(Version difference data)
+-------+

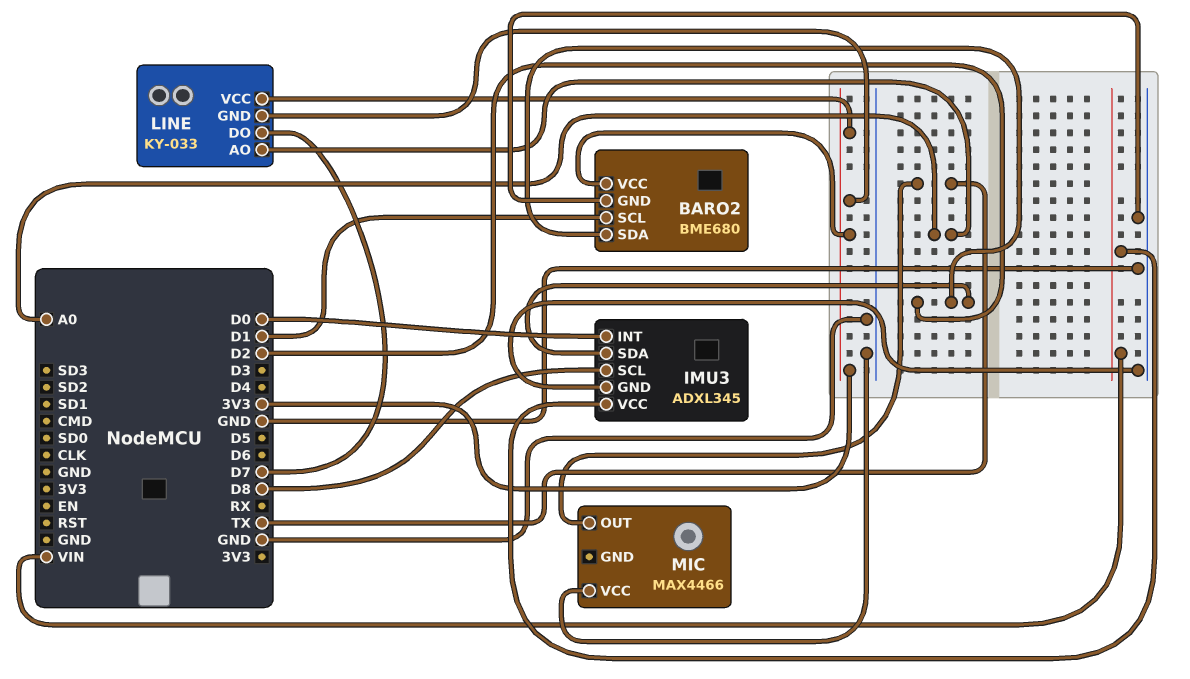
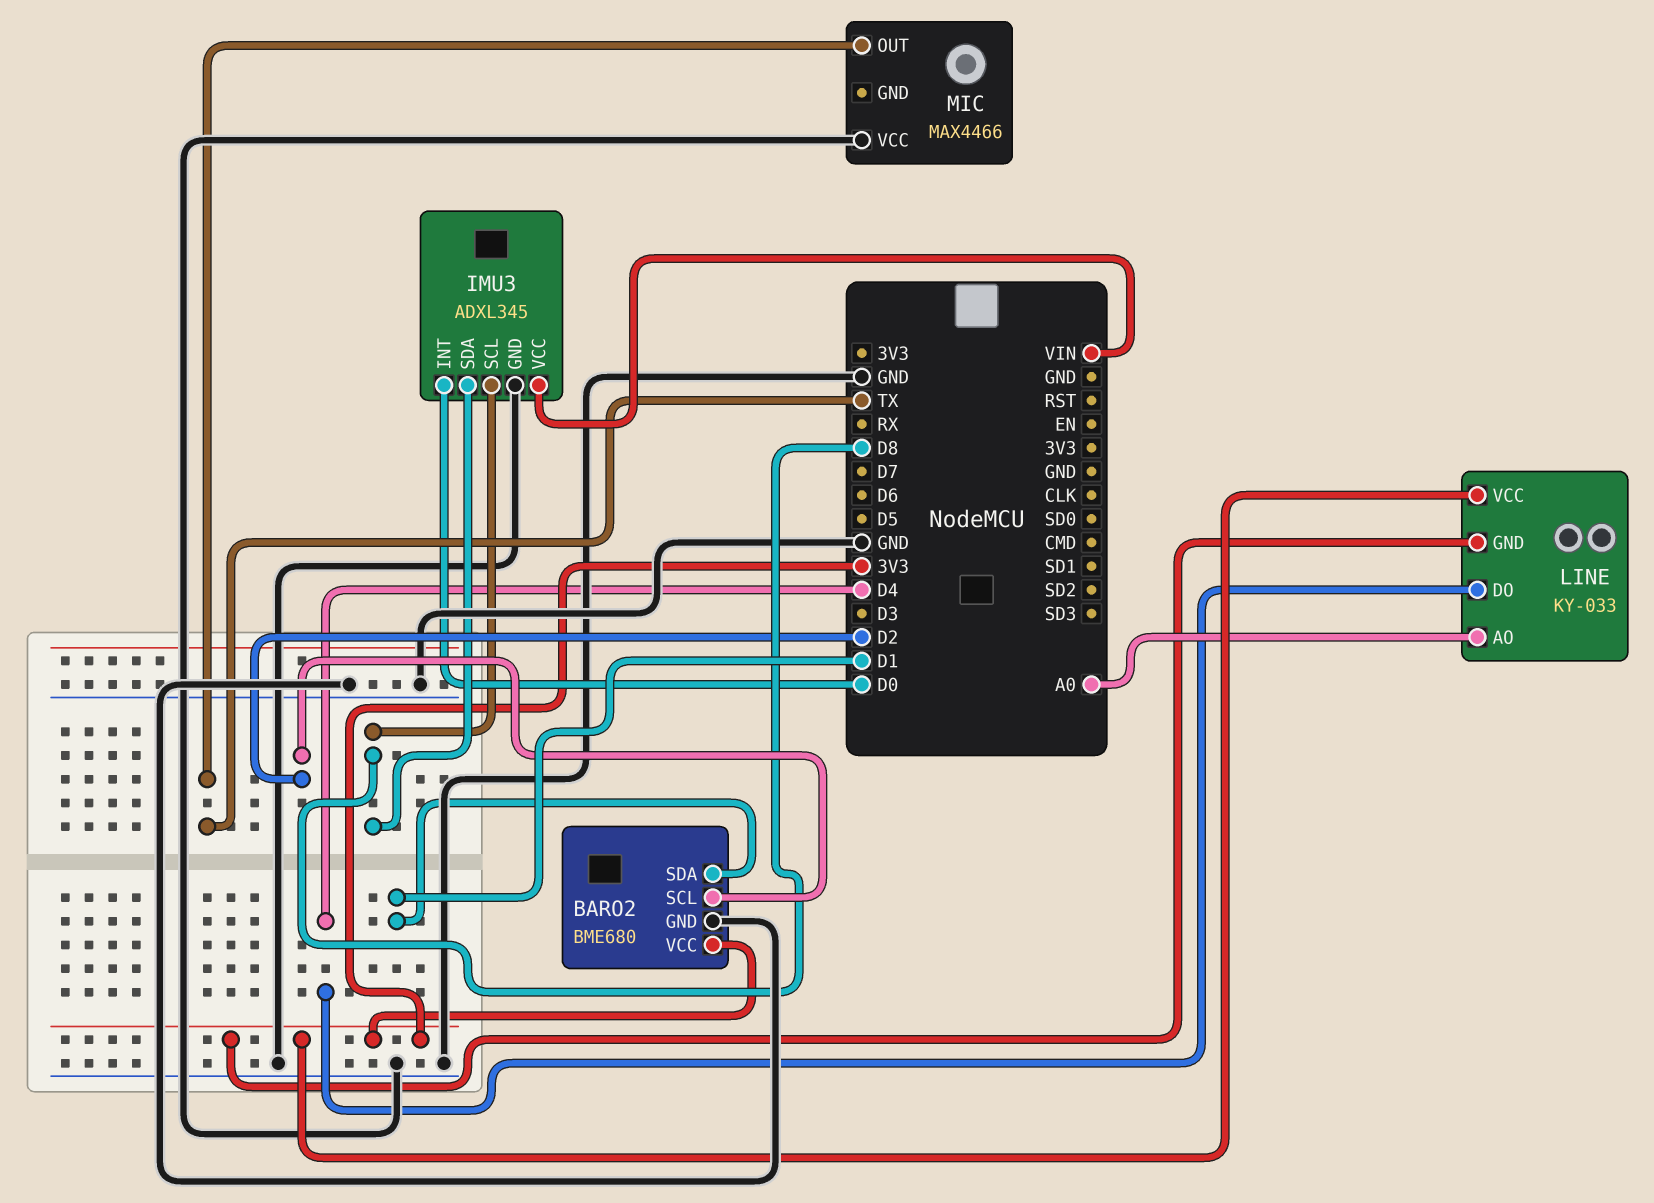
BARO2 pin SCL: D1 -> D2
BARO2 pin SDA: D2 -> D1
IMU3 pin SDA: D2 -> D8
LINE pin DO: D7 -> D4

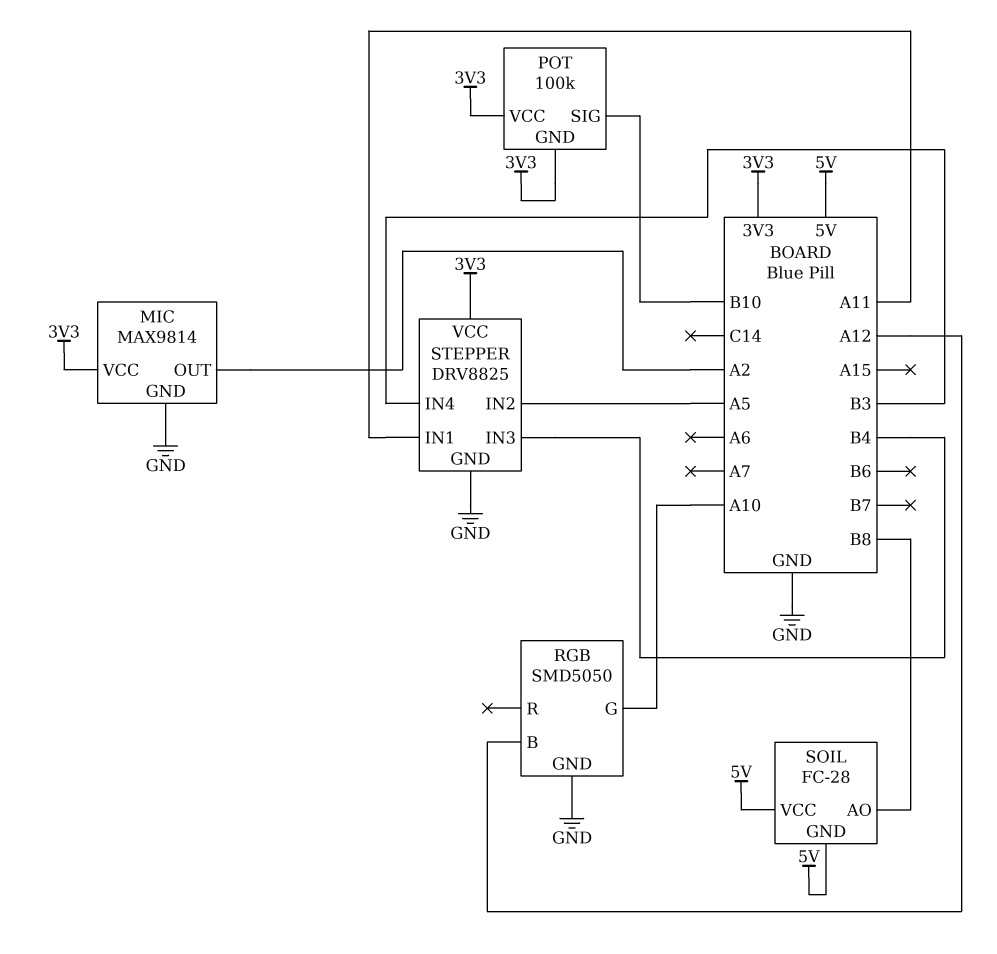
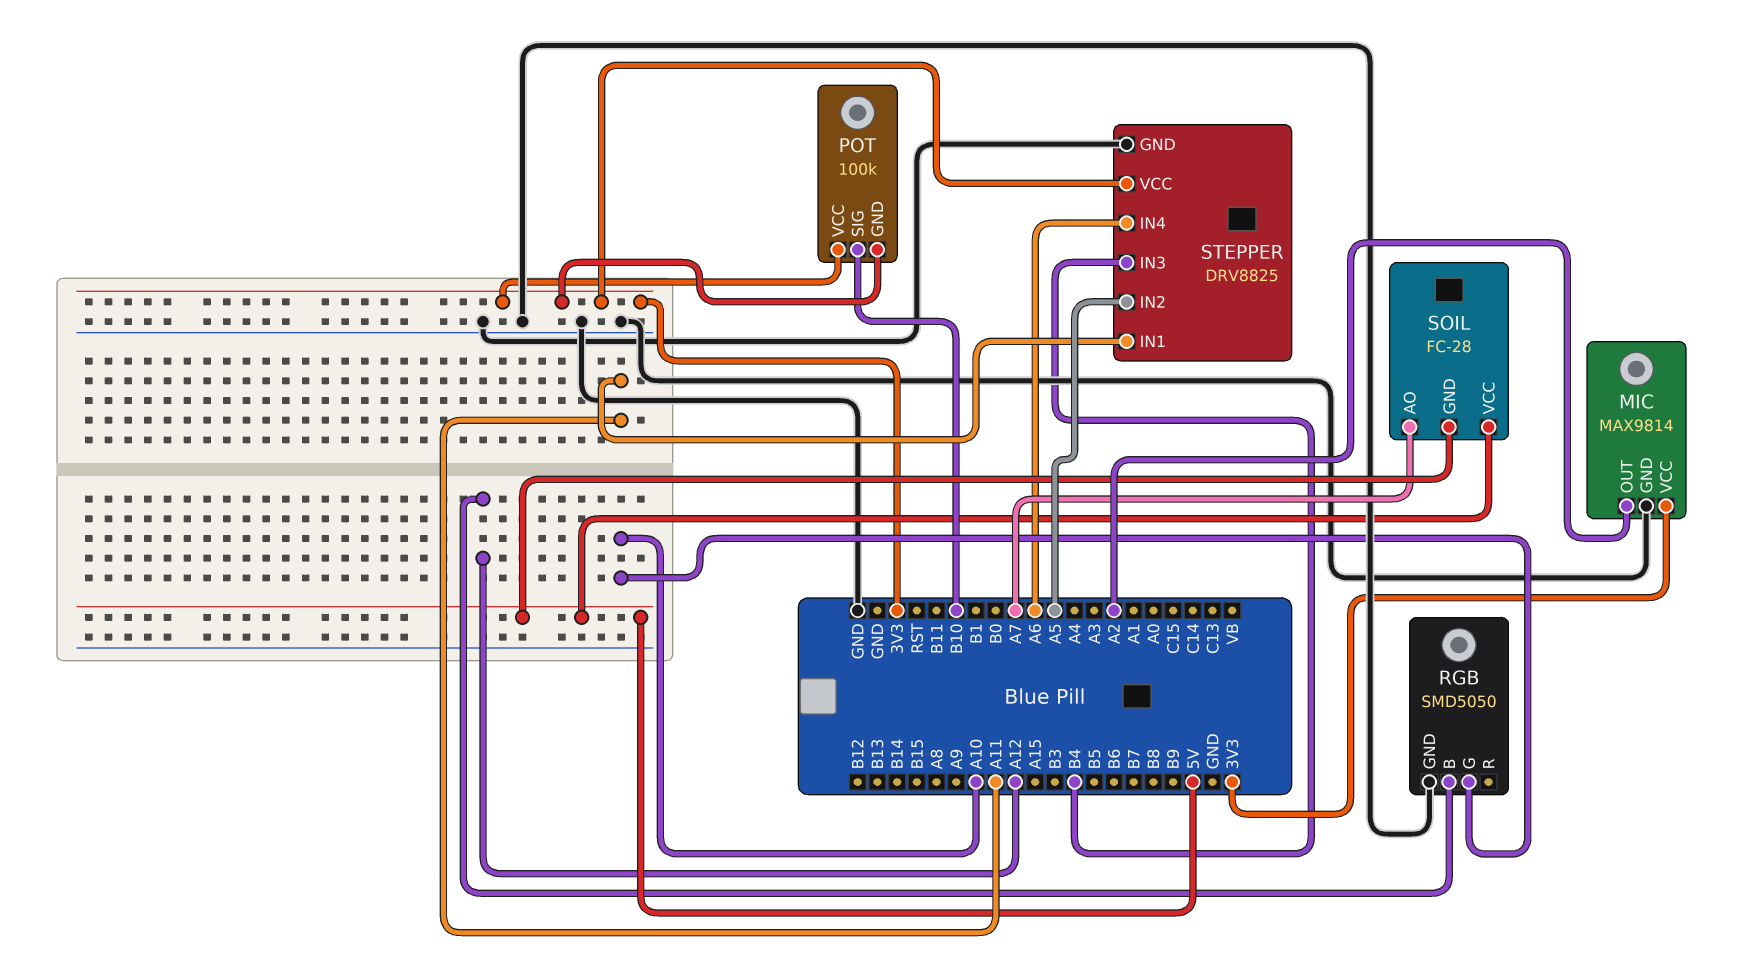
SOIL pin AO: B8 -> A7
STEPPER pin IN4: B3 -> A6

+-------+

Copy out every entry exactly as written, but not the pictures.

**Written reply**
BARO2 pin SCL: D1 -> D2
BARO2 pin SDA: D2 -> D1
IMU3 pin SDA: D2 -> D8
LINE pin DO: D7 -> D4

SOIL pin AO: B8 -> A7
STEPPER pin IN4: B3 -> A6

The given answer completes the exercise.